▸ THE TASK:
Using the records that follow, reproduce exactly the lines starting at the line containing "(808, 118) = (791, 214): red" and ending at the line containing "(530, 454) = (488, 389): green duck -> none". Include both end lines and no pictures.

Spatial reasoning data
------------------------------

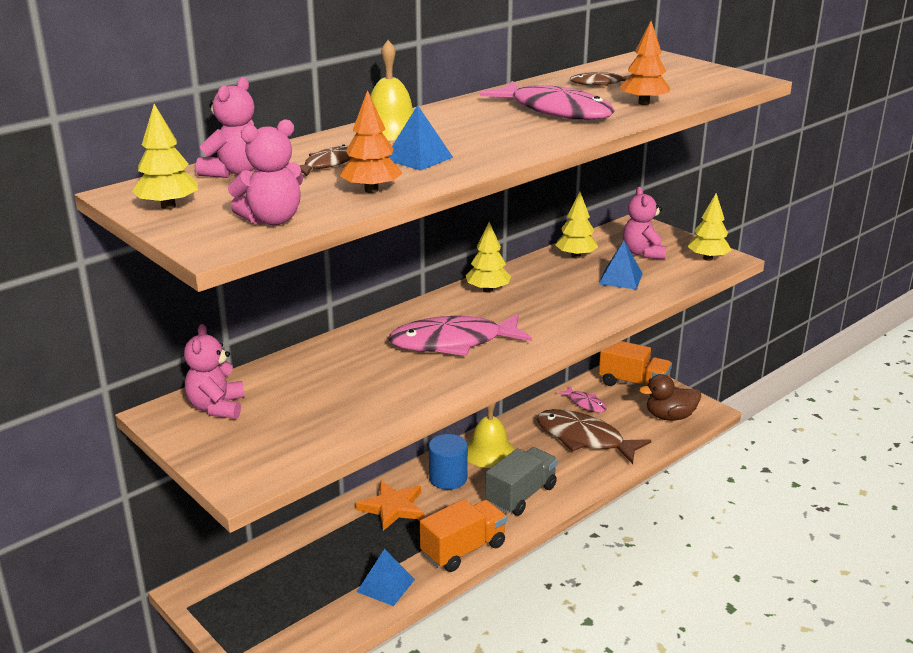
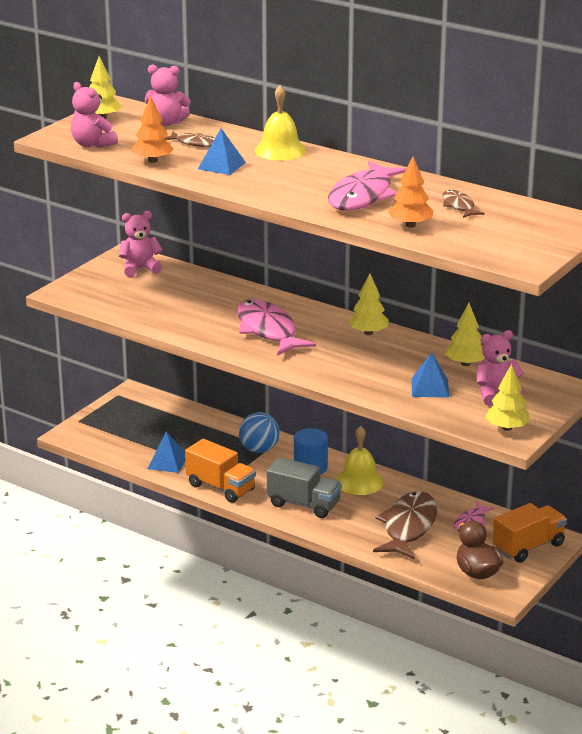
camera: 75 degrees right, 0 degrees up
(393, 508) = (259, 449): orange star -> blue ball
(633, 383) = (528, 547): orange truck -> orange truck turned 135 degrees counterclockwise

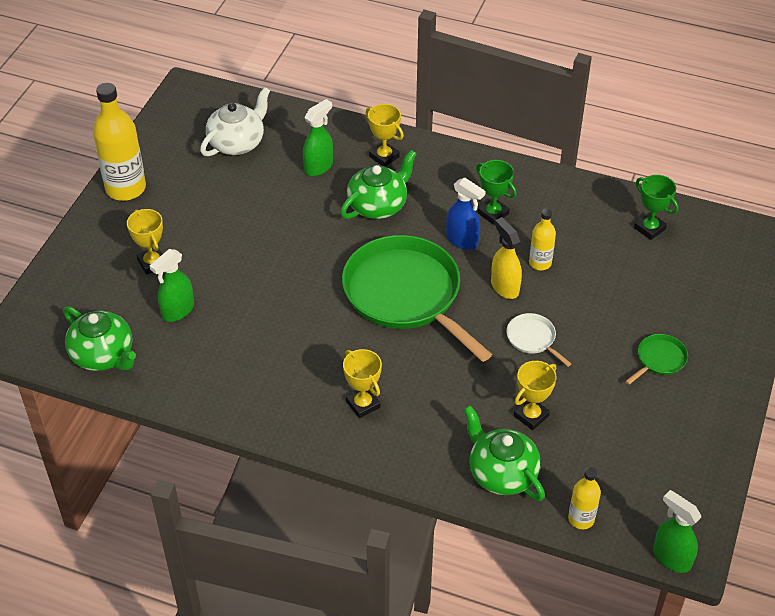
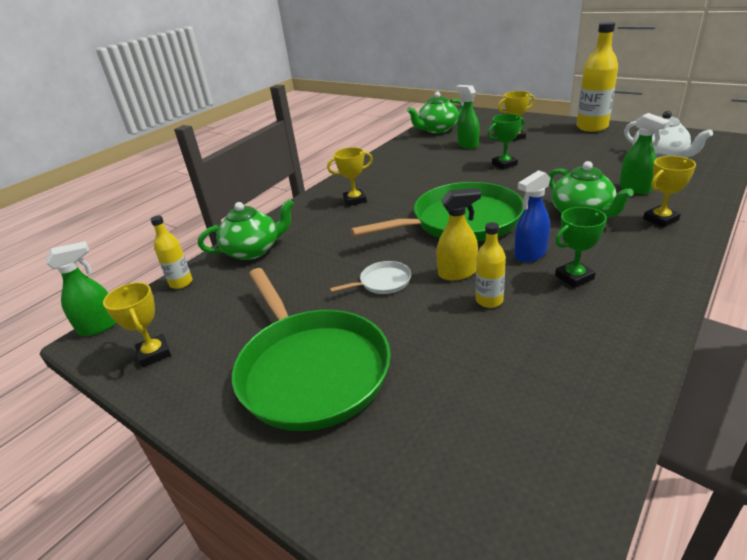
camera: 110 degrees right, 15 degrees down
(531, 416) = (296, 270): yellow trophy -> yellow trophy (154, 353)
(649, 228) = (547, 415): green trophy -> green trophy (504, 164)
(659, 359) = (310, 369): green pan -> green pan, size x2.45

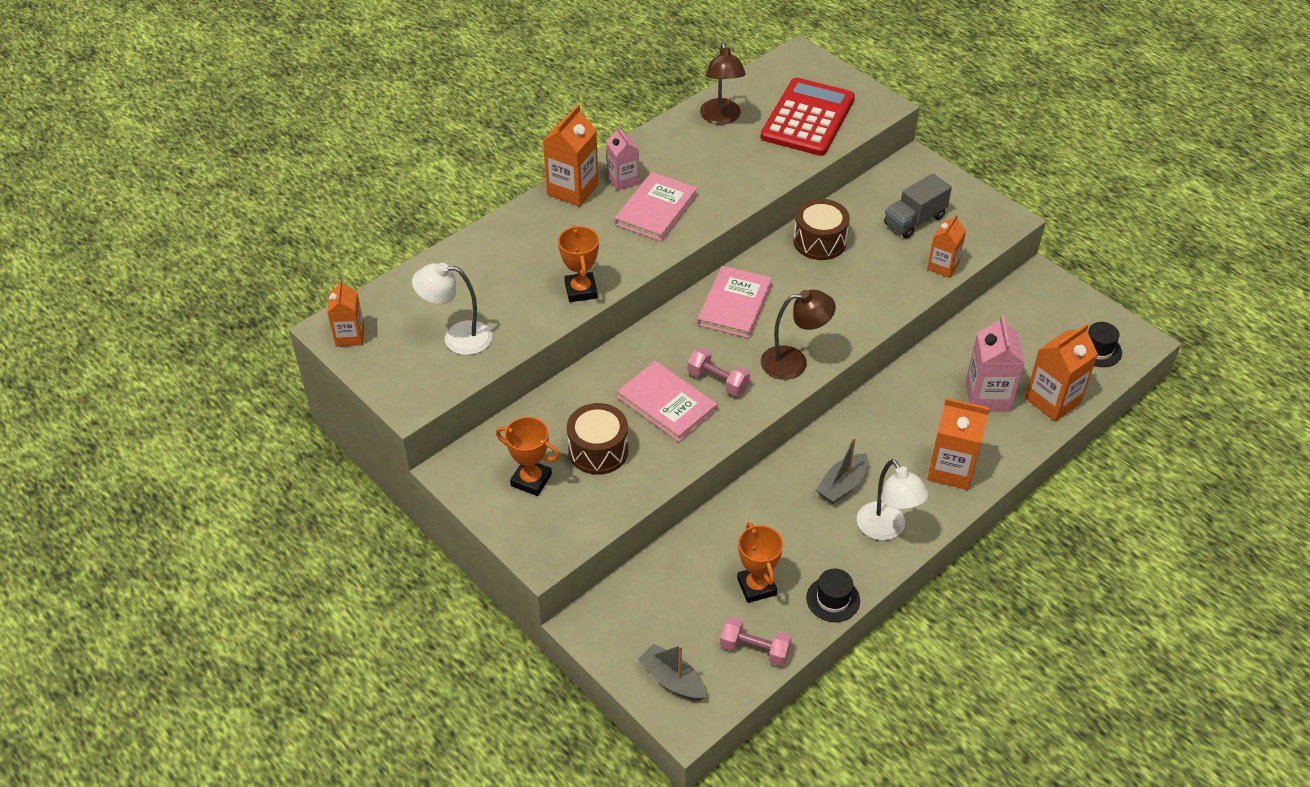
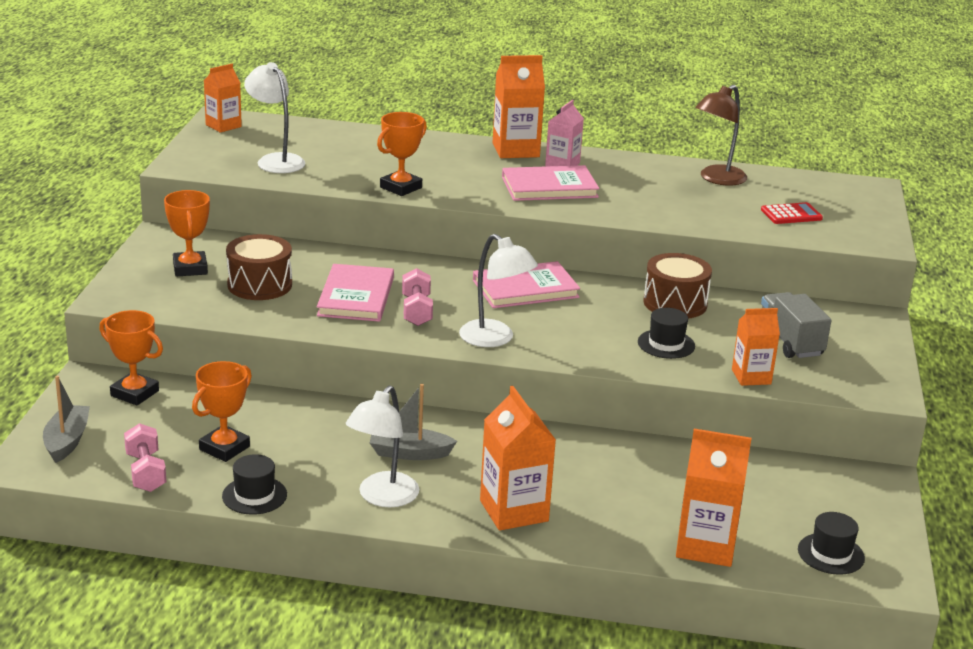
camera: 50 degrees right, 20 degrees down
(632, 605) = (134, 393): none -> orange trophy
(794, 362) = (495, 339): brown lamp -> white lamp
(808, 118) = (791, 214): red calculator -> red calculator, size x0.44
(870, 280) = (666, 344): none -> black hat
(914, 220) = (790, 342): grey truck -> grey truck turned 60 degrees clockwise
(987, 396) = (650, 501): pink carton -> none

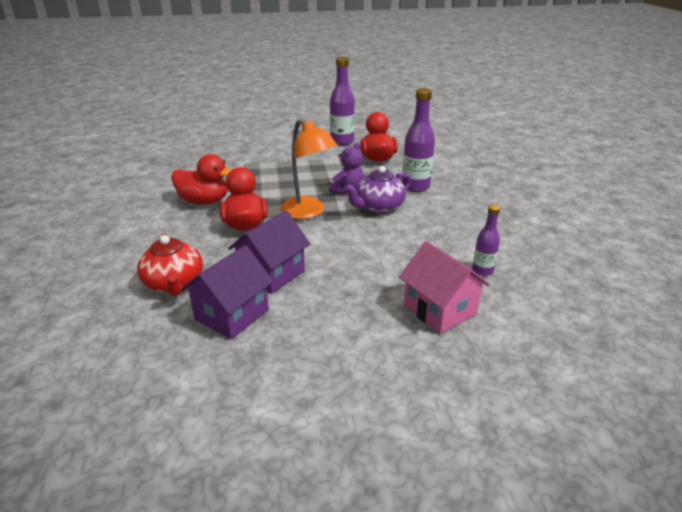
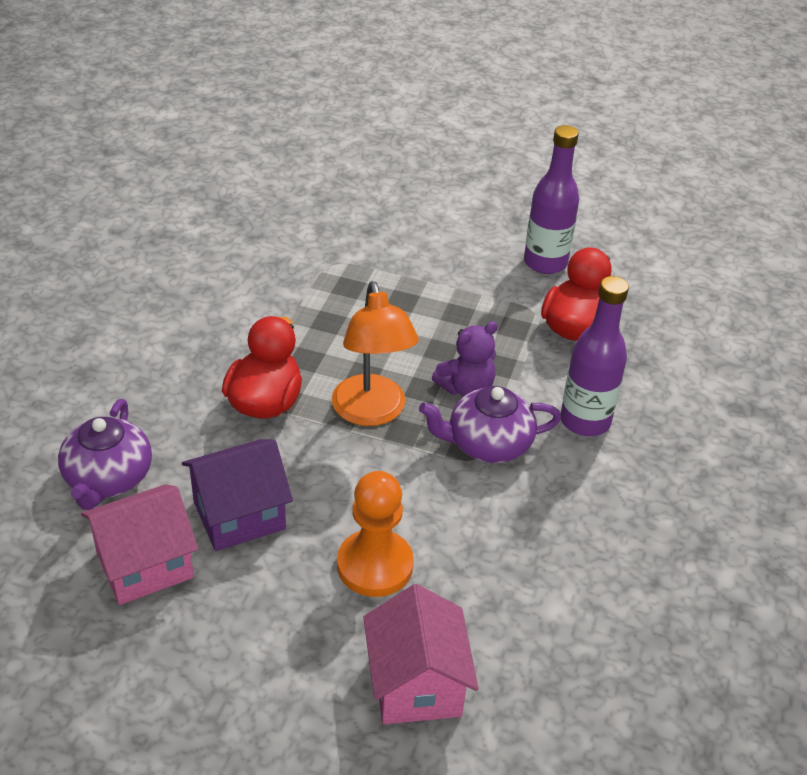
camera: 25 degrees right, 10 degrees up
(174, 284) = (108, 478): red teapot -> purple teapot
(204, 201) = (239, 329): red duck -> none
(232, 314) = (145, 565): purple house -> pink house
(368, 269) = (375, 565): none -> orange pawn
(482, 270) = (541, 643): purple bottle -> none

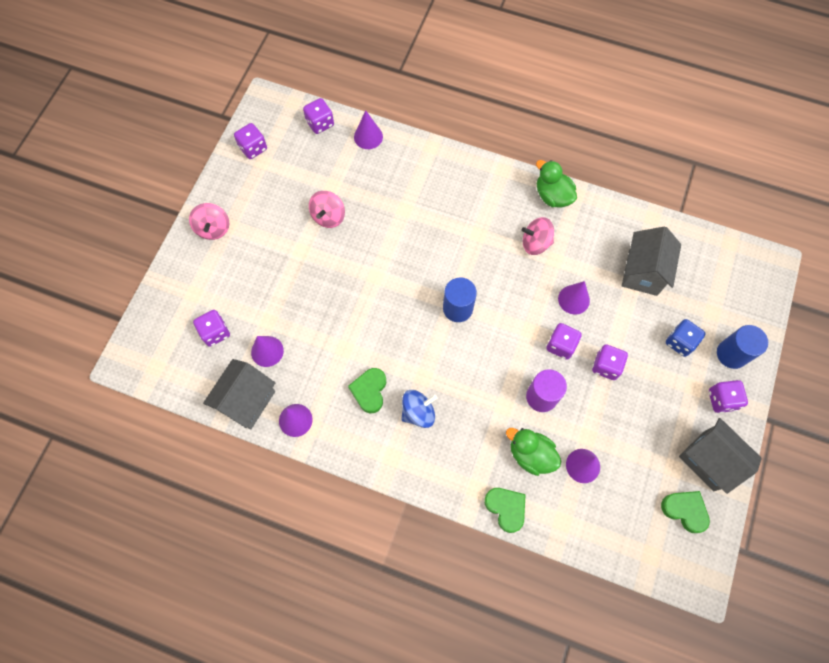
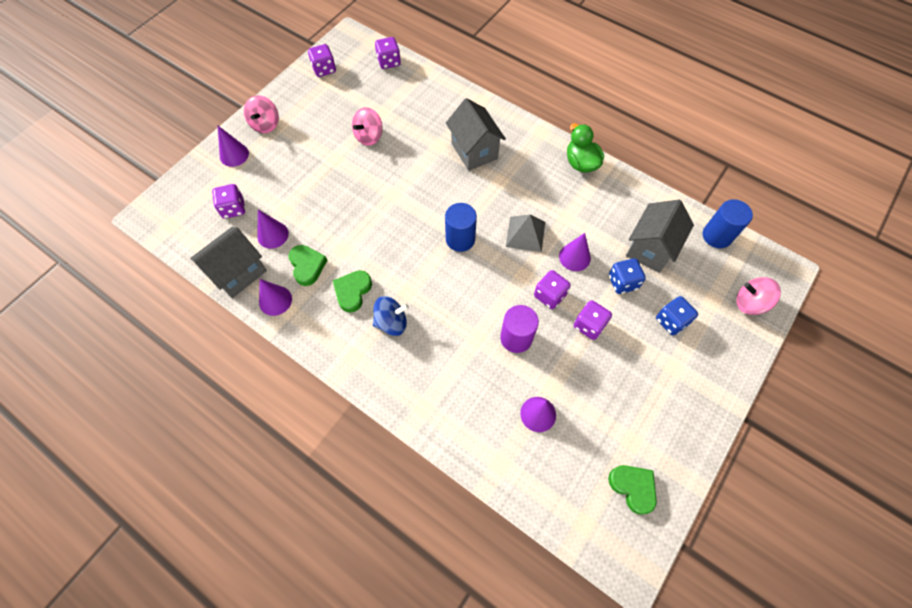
camera: 15 degrees right, 5 degrees down
(368, 136) = (427, 80): purple cone -> purple cone (234, 155)
(506, 508) = (447, 435): green heart -> green heart (307, 266)
(519, 287) = (525, 234): none -> grey pyramid
(530, 454) = (488, 389): green duck -> none
(535, 243) = (552, 200): pink spinning top -> pink spinning top (749, 303)
(625, 314) = (622, 282): none -> blue dice
(708, 460) = (671, 443): grey house -> grey house (474, 151)
(722, 400) = (701, 387): purple dice -> none
(731, 354) = (722, 345): blue cylinder -> blue cylinder (717, 236)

------------------------------

▸ SOLUTION BELOW:
(808, 118) = (791, 214): red calculator -> red calculator, size x0.44
(870, 280) = (666, 344): none -> black hat
(914, 220) = (790, 342): grey truck -> grey truck turned 60 degrees clockwise
(987, 396) = (650, 501): pink carton -> none

camera: 25 degrees right, 10 degrees up
(174, 284) = (108, 478): red teapot -> purple teapot
(204, 201) = (239, 329): red duck -> none
(232, 314) = (145, 565): purple house -> pink house
(368, 269) = (375, 565): none -> orange pawn
(482, 270) = (541, 643): purple bottle -> none

camera: 15 degrees right, 5 degrees down
(368, 136) = (427, 80): purple cone -> purple cone (234, 155)
(506, 508) = (447, 435): green heart -> green heart (307, 266)
(519, 287) = (525, 234): none -> grey pyramid
(530, 454) = (488, 389): green duck -> none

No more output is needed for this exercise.